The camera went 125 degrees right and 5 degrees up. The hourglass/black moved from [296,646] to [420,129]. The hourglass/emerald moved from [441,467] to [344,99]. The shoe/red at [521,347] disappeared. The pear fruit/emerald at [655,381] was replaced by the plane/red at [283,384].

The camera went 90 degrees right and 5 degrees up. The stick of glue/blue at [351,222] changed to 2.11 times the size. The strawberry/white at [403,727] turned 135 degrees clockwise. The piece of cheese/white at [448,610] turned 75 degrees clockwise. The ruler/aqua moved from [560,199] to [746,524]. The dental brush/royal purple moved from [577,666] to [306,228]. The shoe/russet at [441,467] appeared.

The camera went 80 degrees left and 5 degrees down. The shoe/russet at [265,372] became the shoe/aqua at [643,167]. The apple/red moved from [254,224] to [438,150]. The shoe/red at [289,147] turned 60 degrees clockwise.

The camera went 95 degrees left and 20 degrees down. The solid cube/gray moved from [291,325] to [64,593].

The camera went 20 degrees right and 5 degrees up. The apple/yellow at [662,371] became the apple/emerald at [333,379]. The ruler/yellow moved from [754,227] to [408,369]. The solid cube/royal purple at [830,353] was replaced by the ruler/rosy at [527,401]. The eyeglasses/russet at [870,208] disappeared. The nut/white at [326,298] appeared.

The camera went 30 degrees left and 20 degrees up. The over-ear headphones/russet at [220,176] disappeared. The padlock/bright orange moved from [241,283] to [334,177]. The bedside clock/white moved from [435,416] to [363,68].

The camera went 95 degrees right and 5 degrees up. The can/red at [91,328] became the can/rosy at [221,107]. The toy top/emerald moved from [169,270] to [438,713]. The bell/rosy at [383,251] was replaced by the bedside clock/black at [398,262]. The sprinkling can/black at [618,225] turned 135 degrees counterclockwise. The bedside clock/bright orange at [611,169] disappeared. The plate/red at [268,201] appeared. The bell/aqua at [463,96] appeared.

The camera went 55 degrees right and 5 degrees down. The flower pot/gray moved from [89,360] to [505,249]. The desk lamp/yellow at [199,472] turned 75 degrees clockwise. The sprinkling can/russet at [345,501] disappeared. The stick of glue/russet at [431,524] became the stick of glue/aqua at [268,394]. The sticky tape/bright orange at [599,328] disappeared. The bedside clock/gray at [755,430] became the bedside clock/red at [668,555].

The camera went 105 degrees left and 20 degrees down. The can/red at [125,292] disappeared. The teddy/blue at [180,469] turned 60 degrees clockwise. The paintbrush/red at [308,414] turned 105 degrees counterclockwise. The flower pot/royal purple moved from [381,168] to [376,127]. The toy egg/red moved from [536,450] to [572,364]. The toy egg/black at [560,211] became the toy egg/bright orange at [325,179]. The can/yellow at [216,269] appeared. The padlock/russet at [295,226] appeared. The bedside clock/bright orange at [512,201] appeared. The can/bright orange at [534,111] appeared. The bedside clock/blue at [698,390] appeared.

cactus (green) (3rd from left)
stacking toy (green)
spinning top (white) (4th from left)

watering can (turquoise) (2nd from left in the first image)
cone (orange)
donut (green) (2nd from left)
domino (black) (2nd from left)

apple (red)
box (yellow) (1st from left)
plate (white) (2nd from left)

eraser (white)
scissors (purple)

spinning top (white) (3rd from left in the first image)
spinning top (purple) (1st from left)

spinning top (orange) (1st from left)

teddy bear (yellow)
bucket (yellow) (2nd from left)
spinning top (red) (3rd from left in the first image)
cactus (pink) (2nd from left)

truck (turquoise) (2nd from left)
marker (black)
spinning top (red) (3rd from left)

# Exercise directions
Your response must contain the complete listing, copied without deviation.

# Task output
The camera went 125 degrees right and 5 degrees up. The hourglass/black moved from [296,646] to [420,129]. The hourglass/emerald moved from [441,467] to [344,99]. The shoe/red at [521,347] disappeared. The pear fruit/emerald at [655,381] was replaced by the plane/red at [283,384].

The camera went 90 degrees right and 5 degrees up. The stick of glue/blue at [351,222] changed to 2.11 times the size. The strawberry/white at [403,727] turned 135 degrees clockwise. The piece of cheese/white at [448,610] turned 75 degrees clockwise. The ruler/aqua moved from [560,199] to [746,524]. The dental brush/royal purple moved from [577,666] to [306,228]. The shoe/russet at [441,467] appeared.

The camera went 80 degrees left and 5 degrees down. The shoe/russet at [265,372] became the shoe/aqua at [643,167]. The apple/red moved from [254,224] to [438,150]. The shoe/red at [289,147] turned 60 degrees clockwise.

The camera went 95 degrees left and 20 degrees down. The solid cube/gray moved from [291,325] to [64,593].

The camera went 20 degrees right and 5 degrees up. The apple/yellow at [662,371] became the apple/emerald at [333,379]. The ruler/yellow moved from [754,227] to [408,369]. The solid cube/royal purple at [830,353] was replaced by the ruler/rosy at [527,401]. The eyeglasses/russet at [870,208] disappeared. The nut/white at [326,298] appeared.

The camera went 30 degrees left and 20 degrees up. The over-ear headphones/russet at [220,176] disappeared. The padlock/bright orange moved from [241,283] to [334,177]. The bedside clock/white moved from [435,416] to [363,68].

The camera went 95 degrees right and 5 degrees up. The can/red at [91,328] became the can/rosy at [221,107]. The toy top/emerald moved from [169,270] to [438,713]. The bell/rosy at [383,251] was replaced by the bedside clock/black at [398,262]. The sprinkling can/black at [618,225] turned 135 degrees counterclockwise. The bedside clock/bright orange at [611,169] disappeared. The plate/red at [268,201] appeared. The bell/aqua at [463,96] appeared.

The camera went 55 degrees right and 5 degrees down. The flower pot/gray moved from [89,360] to [505,249]. The desk lamp/yellow at [199,472] turned 75 degrees clockwise. The sprinkling can/russet at [345,501] disappeared. The stick of glue/russet at [431,524] became the stick of glue/aqua at [268,394]. The sticky tape/bright orange at [599,328] disappeared. The bedside clock/gray at [755,430] became the bedside clock/red at [668,555].

The camera went 105 degrees left and 20 degrees down. The can/red at [125,292] disappeared. The teddy/blue at [180,469] turned 60 degrees clockwise. The paintbrush/red at [308,414] turned 105 degrees counterclockwise. The flower pot/royal purple moved from [381,168] to [376,127]. The toy egg/red moved from [536,450] to [572,364]. The toy egg/black at [560,211] became the toy egg/bright orange at [325,179]. The can/yellow at [216,269] appeared. The padlock/russet at [295,226] appeared. The bedside clock/bright orange at [512,201] appeared. The can/bright orange at [534,111] appeared. The bedside clock/blue at [698,390] appeared.

cactus (green) (3rd from left)
stacking toy (green)
spinning top (white) (4th from left)

watering can (turquoise) (2nd from left in the first image)
cone (orange)
donut (green) (2nd from left)
domino (black) (2nd from left)

apple (red)
box (yellow) (1st from left)
plate (white) (2nd from left)

eraser (white)
scissors (purple)

spinning top (white) (3rd from left in the first image)
spinning top (purple) (1st from left)

spinning top (orange) (1st from left)

teddy bear (yellow)
bucket (yellow) (2nd from left)
spinning top (red) (3rd from left in the first image)
cactus (pink) (2nd from left)

truck (turquoise) (2nd from left)
marker (black)
spinning top (red) (3rd from left)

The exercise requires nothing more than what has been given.